**Required action:** Give back the records that follow exactly, images excluded.

**Data extracts:**
---

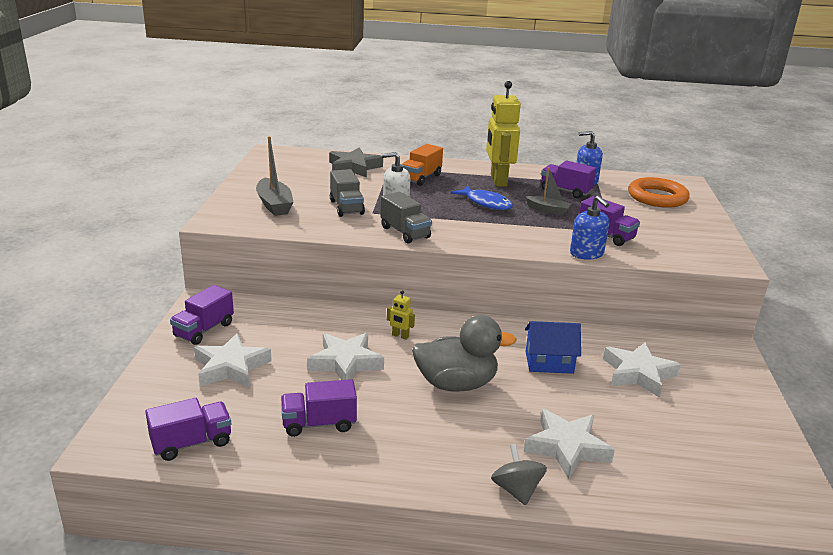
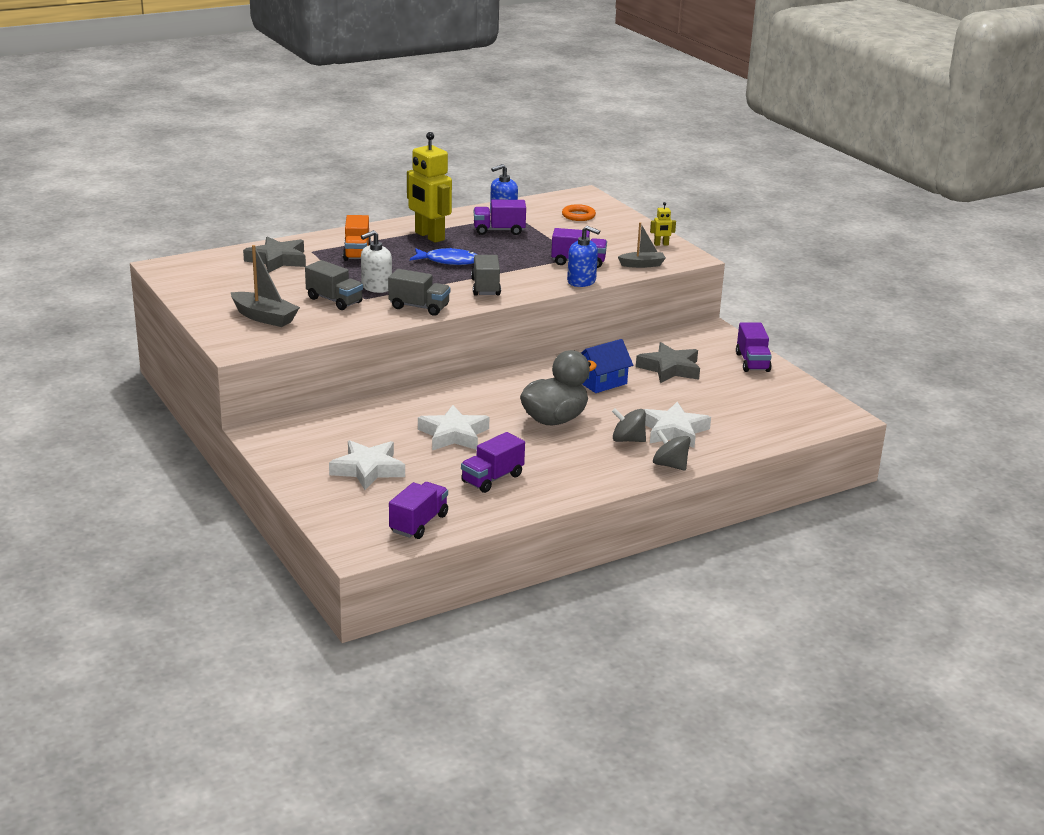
camera: 35 degrees left, 0 degrees up
purple truck [170,285,234,345] -> purple truck moved to [736,322,772,372]
yellow robot [387,290,415,340] -> yellow robot moved to [650,202,676,246]
grey boat [525,167,571,216] -> grey boat moved to [618,222,666,268]
white star [603,342,681,398] -> grey star [636,342,700,383]
orange ring [628,177,690,208] -> orange ring [562,204,596,221], size x0.57
none -> grey truck [471,255,501,296]
none -> grey spinning top [612,408,646,442]

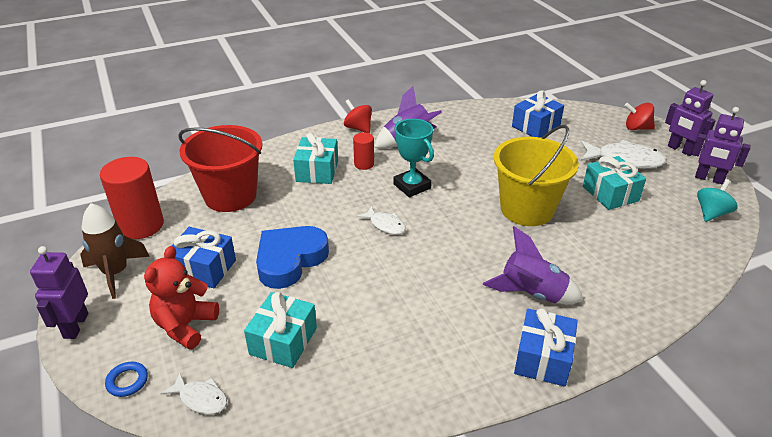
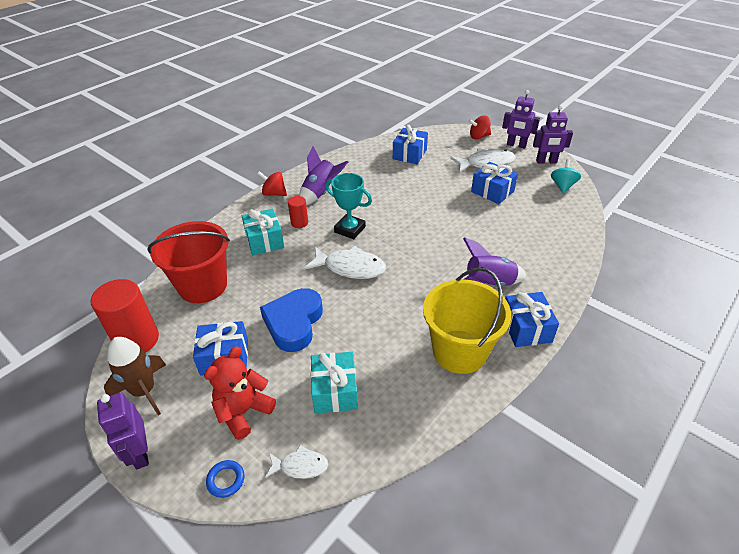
camera: 25 degrees left, 5 degrees up
red teddy bear [144,246,219,350] -> red teddy bear turned 45 degrees clockwise [204,346,276,440]
white fish [357,206,406,235] -> white fish [304,246,386,279], size x1.80
yellow bucket [494,125,579,226] -> yellow bucket moved to [423,267,511,374]
turquoise gift [583,156,646,210] -> blue gift [471,162,518,204]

---

**Result of the task:**
camera: 35 degrees left, 0 degrees up
purple truck [170,285,234,345] -> purple truck moved to [736,322,772,372]
yellow robot [387,290,415,340] -> yellow robot moved to [650,202,676,246]
grey boat [525,167,571,216] -> grey boat moved to [618,222,666,268]
white star [603,342,681,398] -> grey star [636,342,700,383]
orange ring [628,177,690,208] -> orange ring [562,204,596,221], size x0.57
none -> grey truck [471,255,501,296]
none -> grey spinning top [612,408,646,442]

camera: 25 degrees left, 5 degrees up
red teddy bear [144,246,219,350] -> red teddy bear turned 45 degrees clockwise [204,346,276,440]
white fish [357,206,406,235] -> white fish [304,246,386,279], size x1.80
yellow bucket [494,125,579,226] -> yellow bucket moved to [423,267,511,374]
turquoise gift [583,156,646,210] -> blue gift [471,162,518,204]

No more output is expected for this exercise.